PROBLEM: Please arrange the lines from every one of the entries below as a single numbered list, leaving out any blank lines. Keep the pictures out of your answer.

Recorded data:
--- Start ---
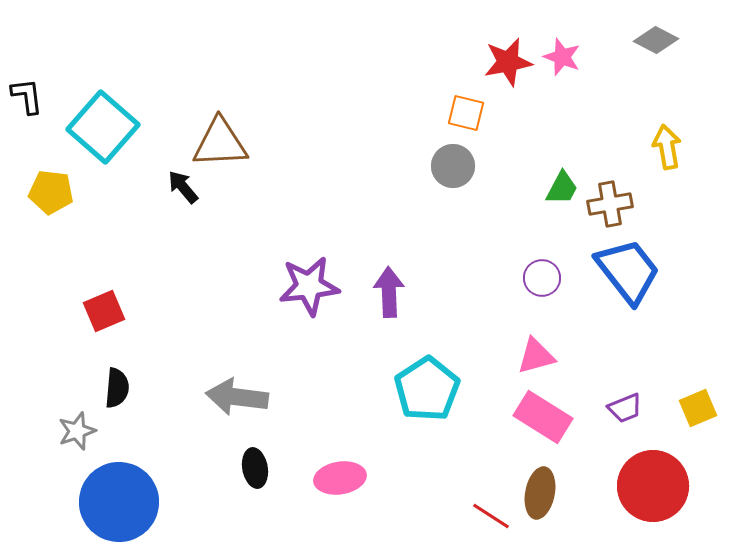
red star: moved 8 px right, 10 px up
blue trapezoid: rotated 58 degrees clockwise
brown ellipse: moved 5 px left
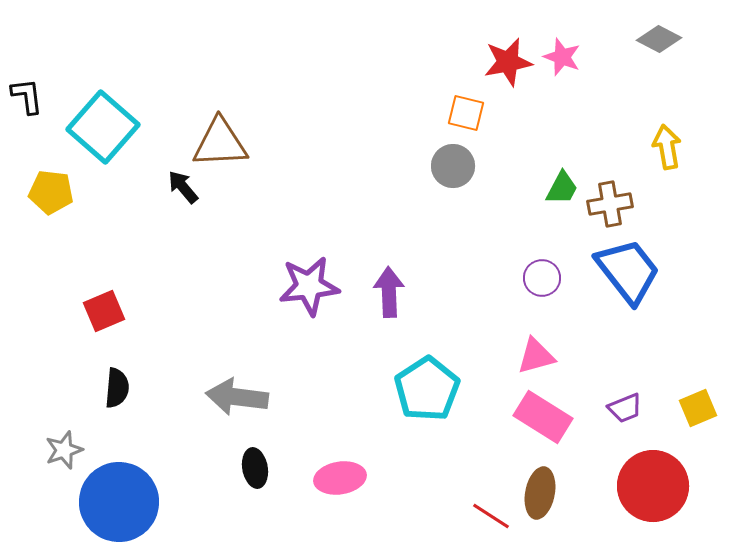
gray diamond: moved 3 px right, 1 px up
gray star: moved 13 px left, 19 px down
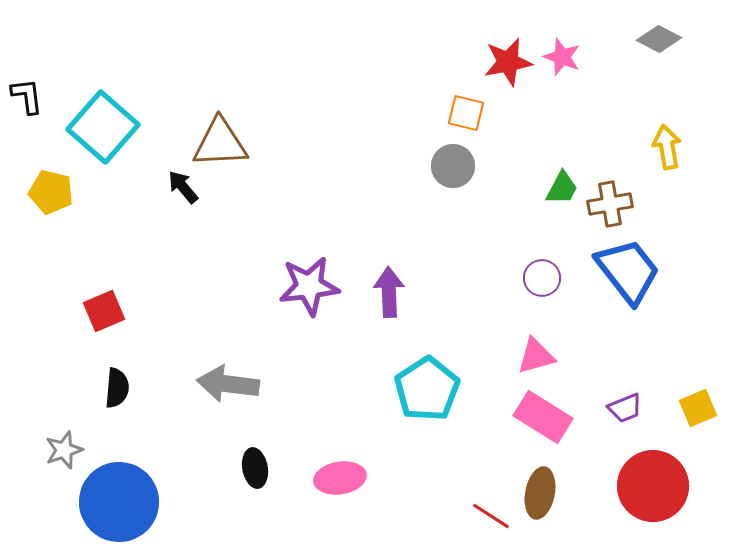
yellow pentagon: rotated 6 degrees clockwise
gray arrow: moved 9 px left, 13 px up
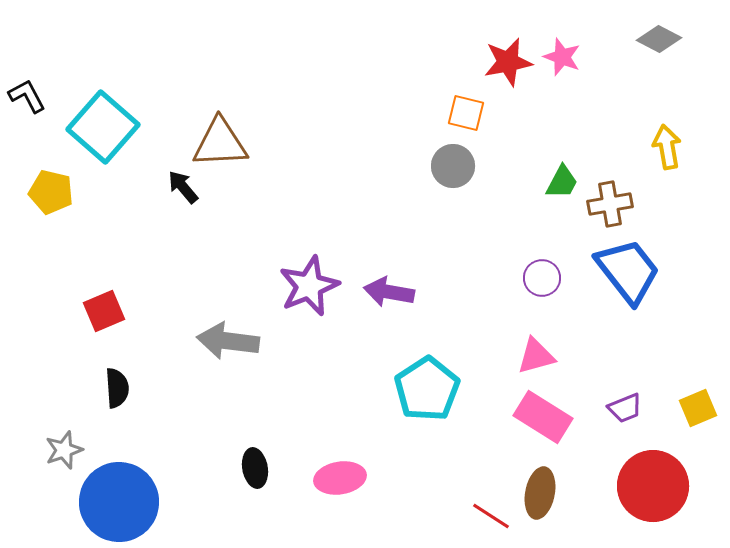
black L-shape: rotated 21 degrees counterclockwise
green trapezoid: moved 6 px up
purple star: rotated 16 degrees counterclockwise
purple arrow: rotated 78 degrees counterclockwise
gray arrow: moved 43 px up
black semicircle: rotated 9 degrees counterclockwise
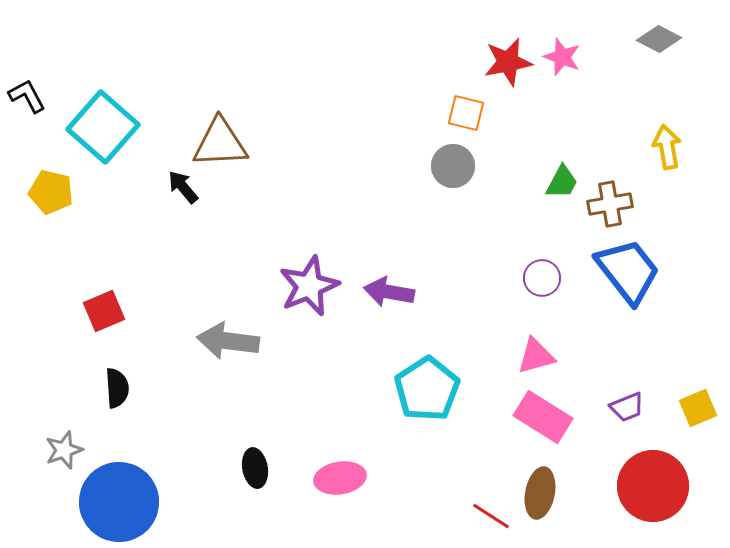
purple trapezoid: moved 2 px right, 1 px up
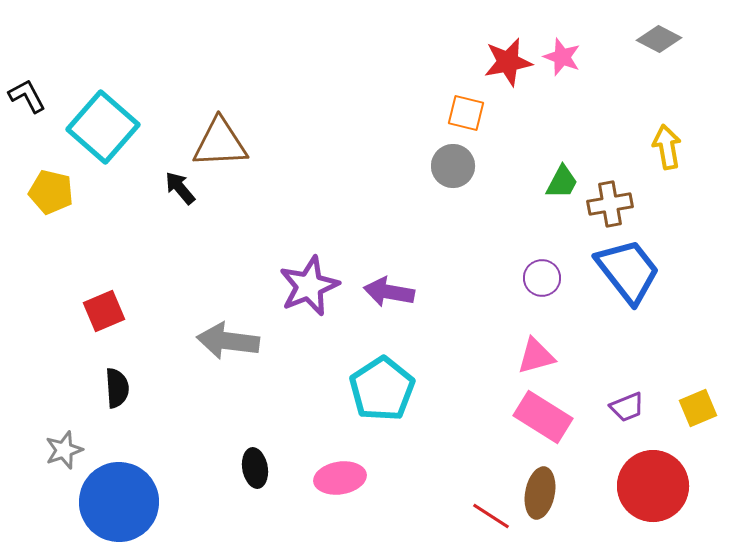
black arrow: moved 3 px left, 1 px down
cyan pentagon: moved 45 px left
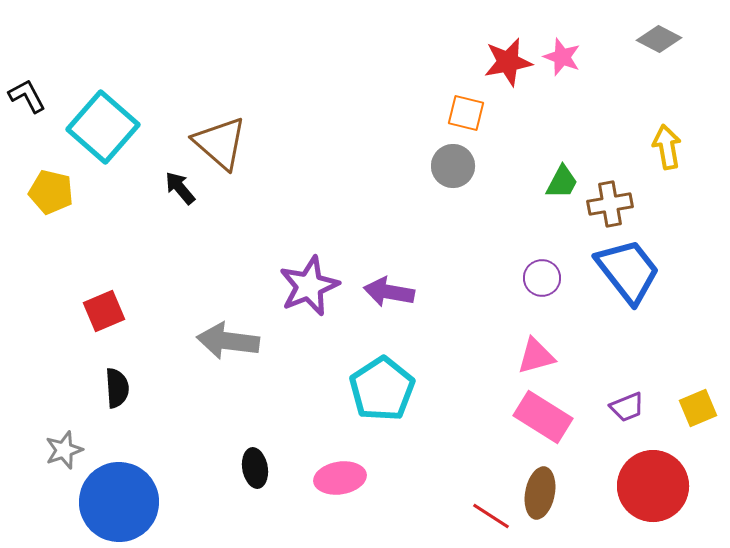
brown triangle: rotated 44 degrees clockwise
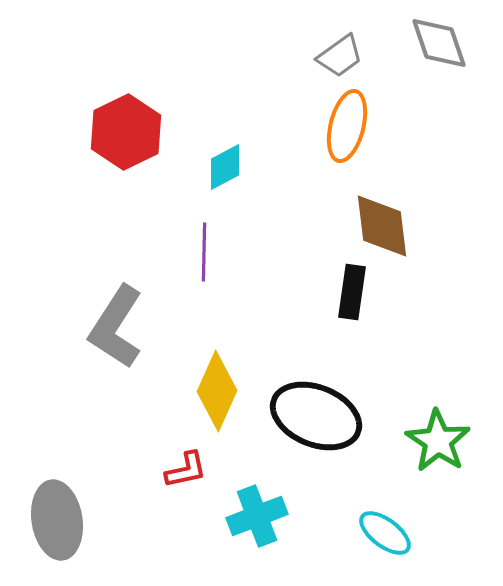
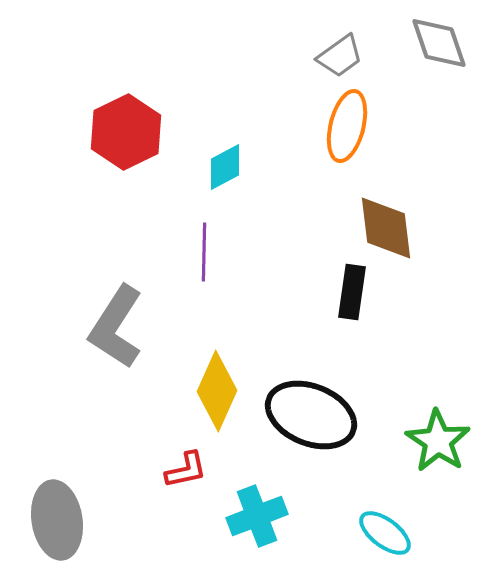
brown diamond: moved 4 px right, 2 px down
black ellipse: moved 5 px left, 1 px up
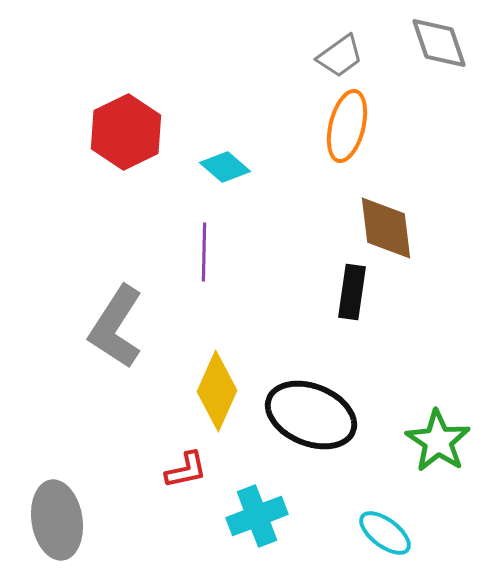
cyan diamond: rotated 69 degrees clockwise
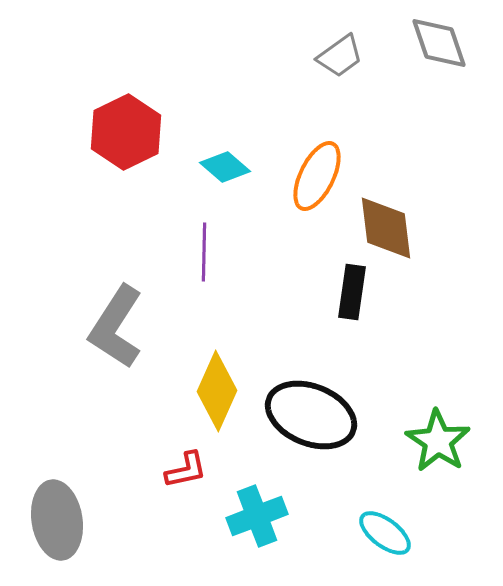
orange ellipse: moved 30 px left, 50 px down; rotated 12 degrees clockwise
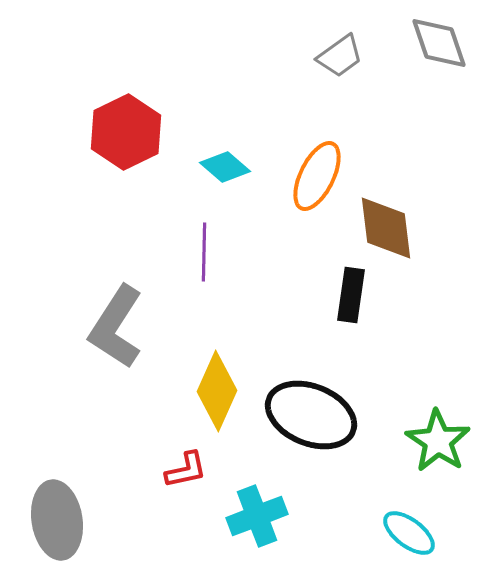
black rectangle: moved 1 px left, 3 px down
cyan ellipse: moved 24 px right
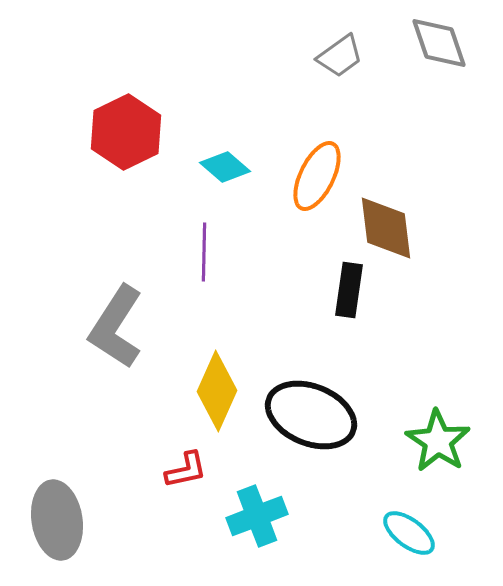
black rectangle: moved 2 px left, 5 px up
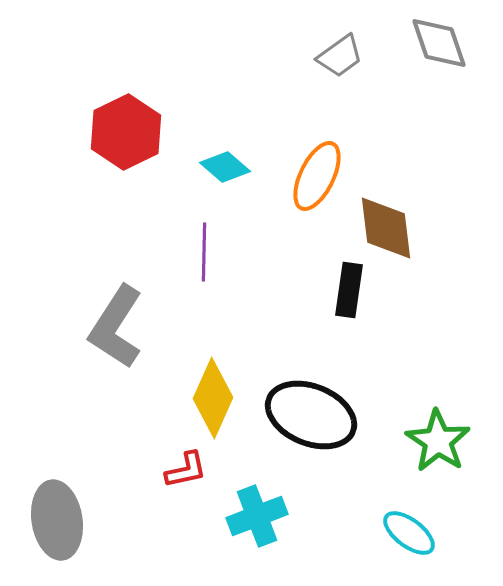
yellow diamond: moved 4 px left, 7 px down
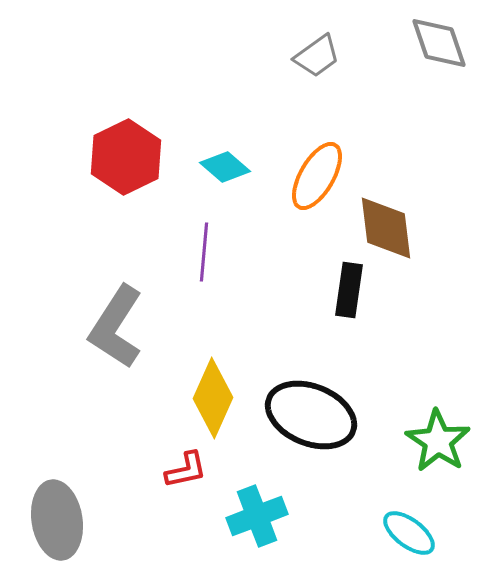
gray trapezoid: moved 23 px left
red hexagon: moved 25 px down
orange ellipse: rotated 4 degrees clockwise
purple line: rotated 4 degrees clockwise
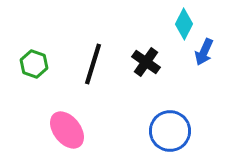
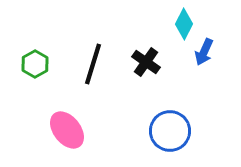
green hexagon: moved 1 px right; rotated 12 degrees clockwise
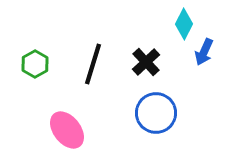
black cross: rotated 12 degrees clockwise
blue circle: moved 14 px left, 18 px up
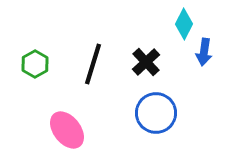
blue arrow: rotated 16 degrees counterclockwise
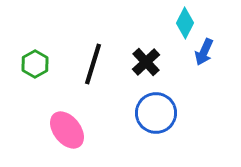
cyan diamond: moved 1 px right, 1 px up
blue arrow: rotated 16 degrees clockwise
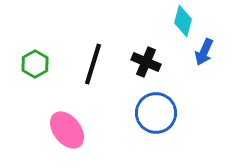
cyan diamond: moved 2 px left, 2 px up; rotated 12 degrees counterclockwise
black cross: rotated 24 degrees counterclockwise
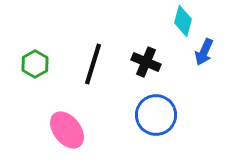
blue circle: moved 2 px down
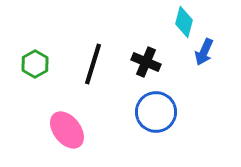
cyan diamond: moved 1 px right, 1 px down
blue circle: moved 3 px up
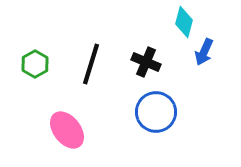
black line: moved 2 px left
--- End ---
SOLUTION FOR THIS TASK:
1. red star: moved 8 px right, 10 px up
2. blue trapezoid: rotated 58 degrees clockwise
3. brown ellipse: moved 5 px left
4. gray diamond: moved 3 px right, 1 px up
5. gray star: moved 13 px left, 19 px down
6. yellow pentagon: rotated 6 degrees clockwise
7. gray arrow: moved 9 px left, 13 px up
8. black L-shape: rotated 21 degrees counterclockwise
9. green trapezoid: moved 6 px up
10. purple star: rotated 16 degrees counterclockwise
11. purple arrow: rotated 78 degrees counterclockwise
12. gray arrow: moved 43 px up
13. black semicircle: rotated 9 degrees counterclockwise
14. purple trapezoid: moved 2 px right, 1 px up
15. black arrow: moved 3 px left, 1 px down
16. cyan pentagon: moved 45 px left
17. brown triangle: rotated 44 degrees clockwise
18. brown diamond: moved 4 px right, 2 px down
19. black ellipse: moved 5 px left, 1 px up
20. cyan diamond: rotated 69 degrees clockwise
21. orange ellipse: moved 30 px left, 50 px down; rotated 12 degrees clockwise
22. black rectangle: moved 1 px left, 3 px down
23. cyan ellipse: moved 24 px right
24. black rectangle: moved 2 px left, 5 px up
25. yellow diamond: moved 4 px left, 7 px down
26. gray trapezoid: moved 23 px left
27. red hexagon: moved 25 px down
28. orange ellipse: rotated 4 degrees clockwise
29. purple line: rotated 4 degrees clockwise
30. green hexagon: moved 1 px right; rotated 12 degrees clockwise
31. black cross: rotated 12 degrees clockwise
32. blue circle: moved 14 px left, 18 px up
33. blue arrow: rotated 16 degrees counterclockwise
34. cyan diamond: moved 1 px right, 1 px up
35. blue arrow: rotated 16 degrees clockwise
36. cyan diamond: moved 2 px left, 2 px up; rotated 12 degrees counterclockwise
37. black cross: rotated 24 degrees counterclockwise
38. blue circle: moved 2 px down
39. cyan diamond: moved 1 px right, 1 px down
40. blue circle: moved 3 px up
41. black line: moved 2 px left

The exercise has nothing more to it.